### Extracted material ###

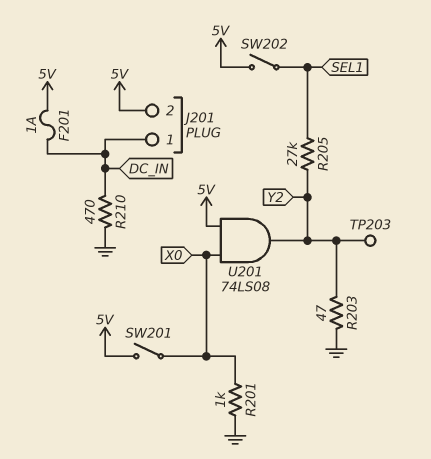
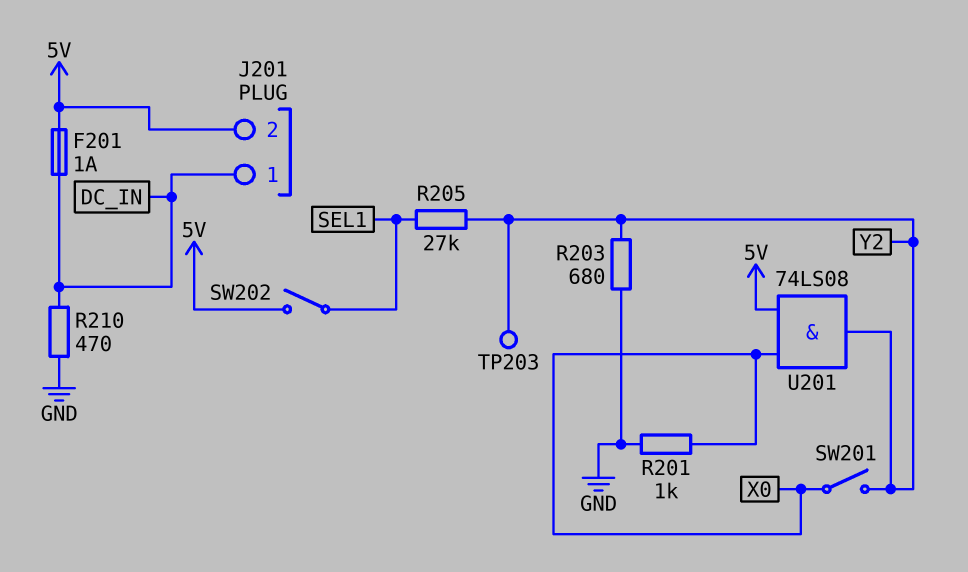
R203: 47 (GND, Y2) -> 680 (GND, Y2)
SW201: switch (5V, X0) -> switch (X0, Y2)

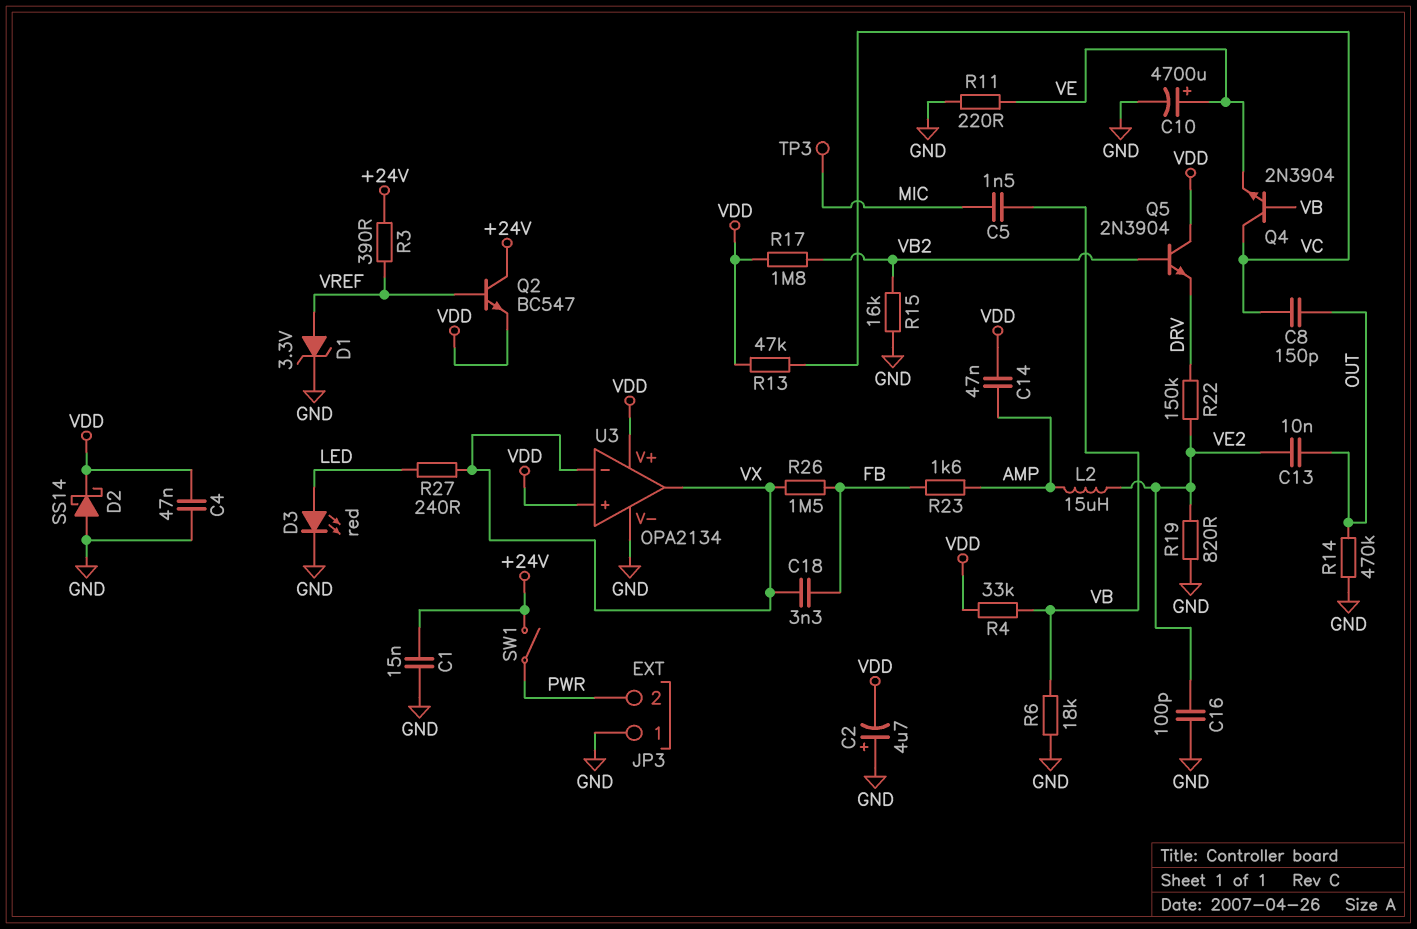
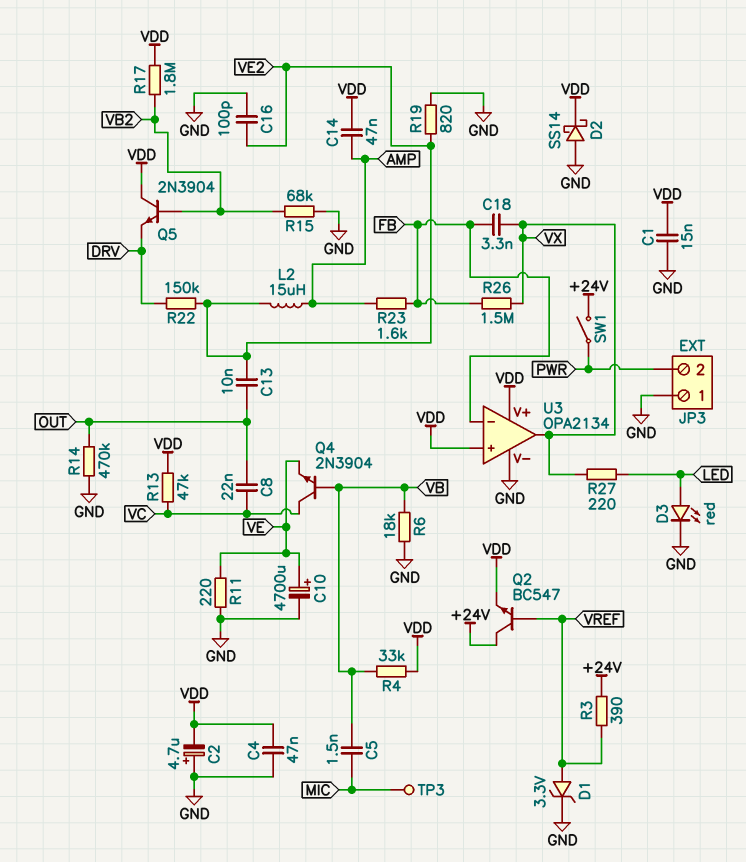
C1: 15nF (+24V, GND) -> 15nF (GND, VDD)
C8: 150pF (OUT, VC) -> 22nF (OUT, VC)
R15: 16k (GND, VB2) -> 68k (GND, VB2)
R27: 240 (LED, VX) -> 220 (LED, VX)
U3 pin in-: VX -> FB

###

Work required » Word for word, reproduce all of the data, but keep out the pictures.

Task output »
R203: 47 (GND, Y2) -> 680 (GND, Y2)
SW201: switch (5V, X0) -> switch (X0, Y2)

C1: 15nF (+24V, GND) -> 15nF (GND, VDD)
C8: 150pF (OUT, VC) -> 22nF (OUT, VC)
R15: 16k (GND, VB2) -> 68k (GND, VB2)
R27: 240 (LED, VX) -> 220 (LED, VX)
U3 pin in-: VX -> FB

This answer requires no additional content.